**Exercise prompt:** An exact repetition of the data is required; no picture should appear in it.

Scene edit records
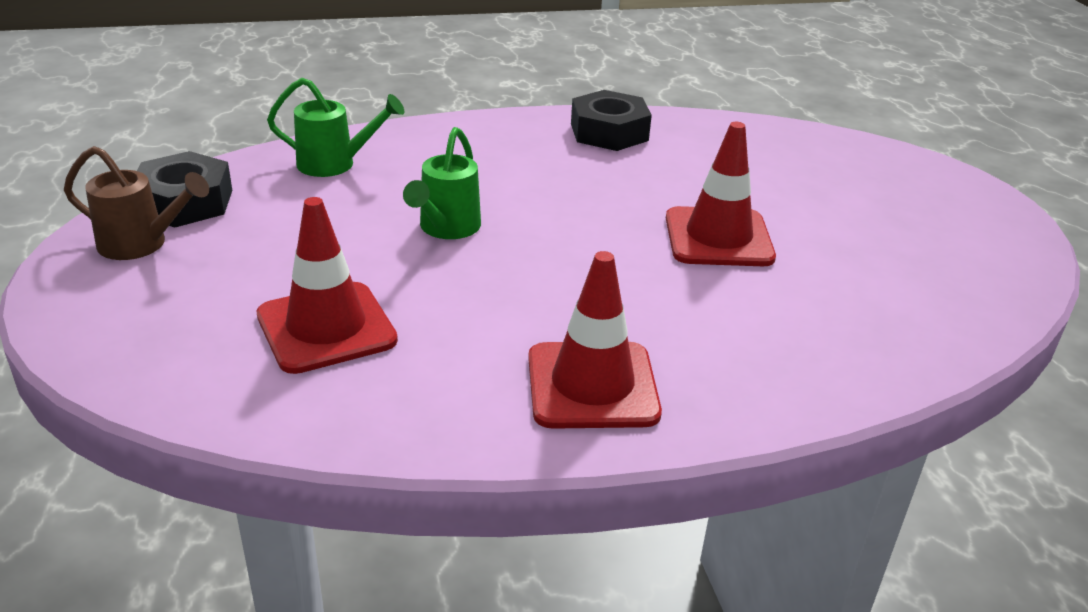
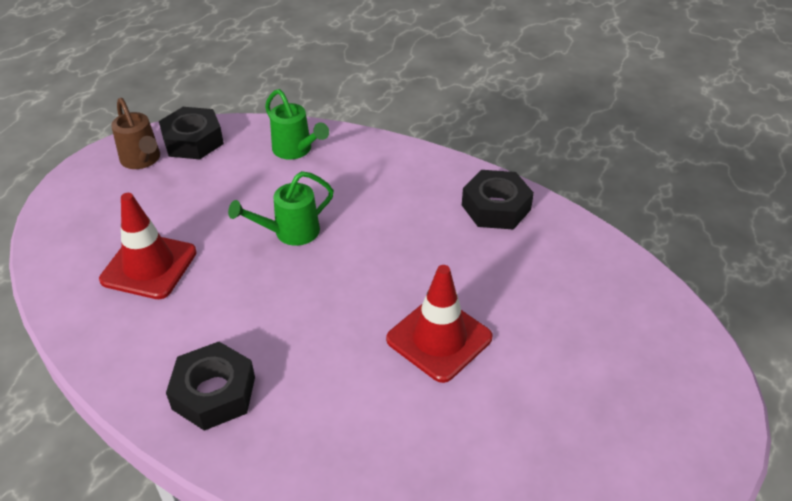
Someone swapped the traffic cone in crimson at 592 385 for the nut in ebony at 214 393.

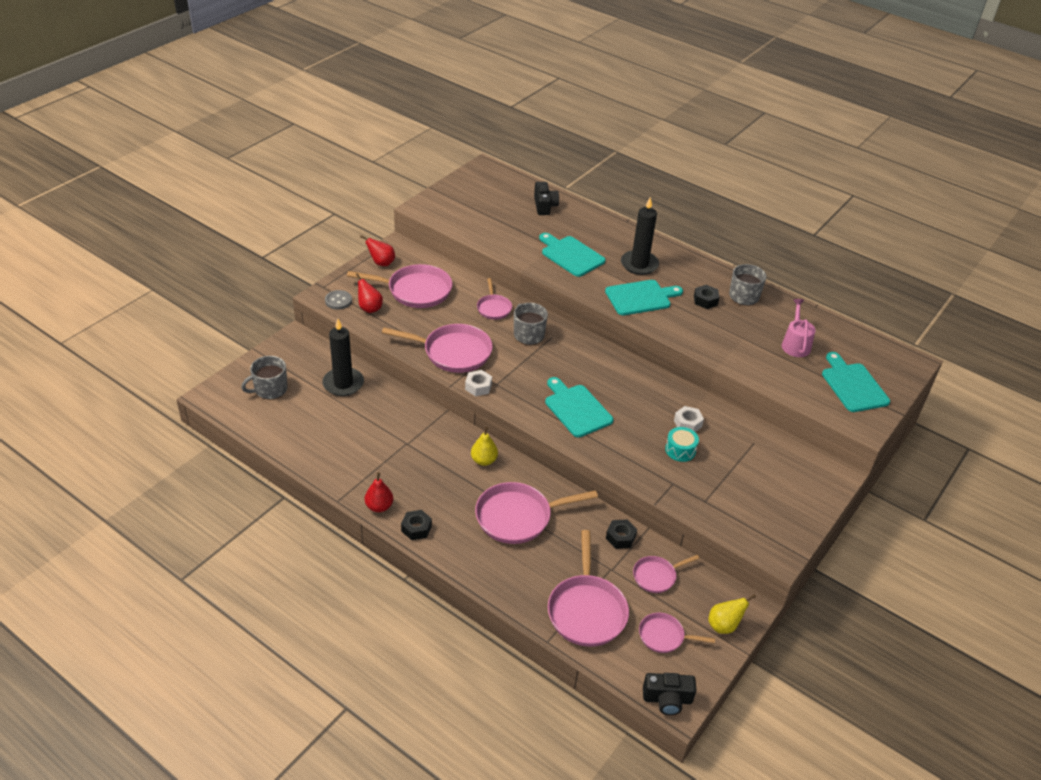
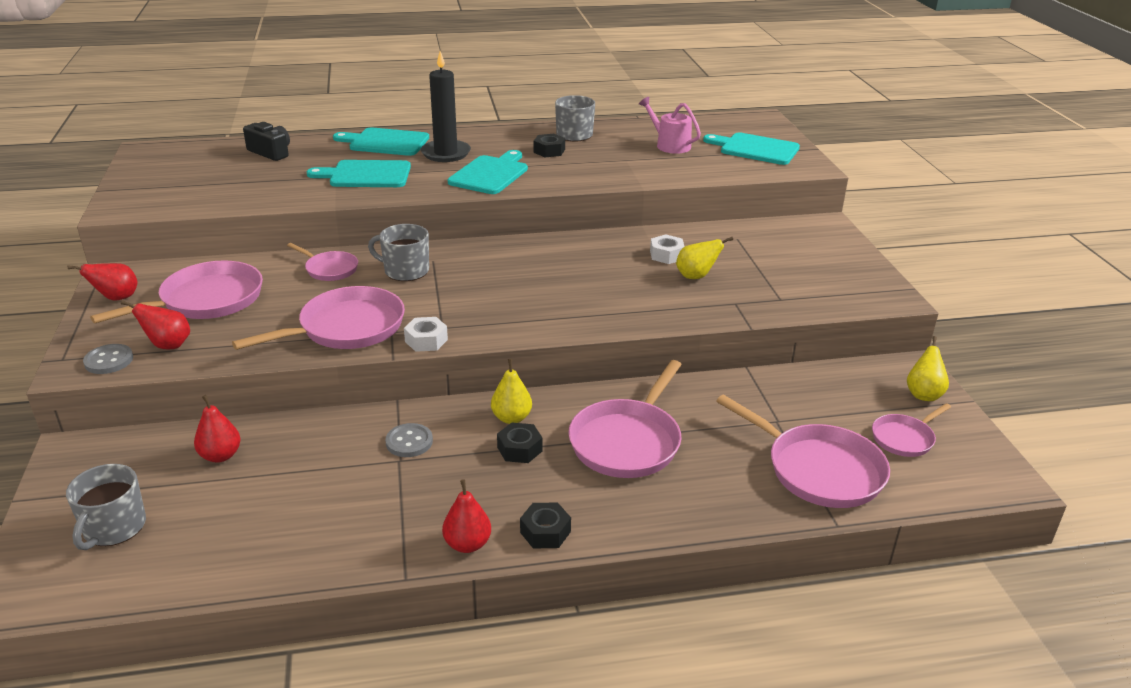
Someone swapped the candle in ebony at 343 384 for the pear in crimson at 220 456.
Someone carried the bread board in turquoise from 576 409 to 385 142.
Someone carried the nut in ebony from 620 537 to 519 449.
Someone took away the skillet in rose-pink at 656 576.
Someone took away the compact camera in ebony at 667 699.
Someone swapped the toy drum in turquoise at 680 450 for the pear in yellow at 696 276.
Someone put down the shirt button in ash-grey at 409 442.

**Solution to the exercise:**
Someone swapped the traffic cone in crimson at 592 385 for the nut in ebony at 214 393.

Someone swapped the candle in ebony at 343 384 for the pear in crimson at 220 456.
Someone carried the bread board in turquoise from 576 409 to 385 142.
Someone carried the nut in ebony from 620 537 to 519 449.
Someone took away the skillet in rose-pink at 656 576.
Someone took away the compact camera in ebony at 667 699.
Someone swapped the toy drum in turquoise at 680 450 for the pear in yellow at 696 276.
Someone put down the shirt button in ash-grey at 409 442.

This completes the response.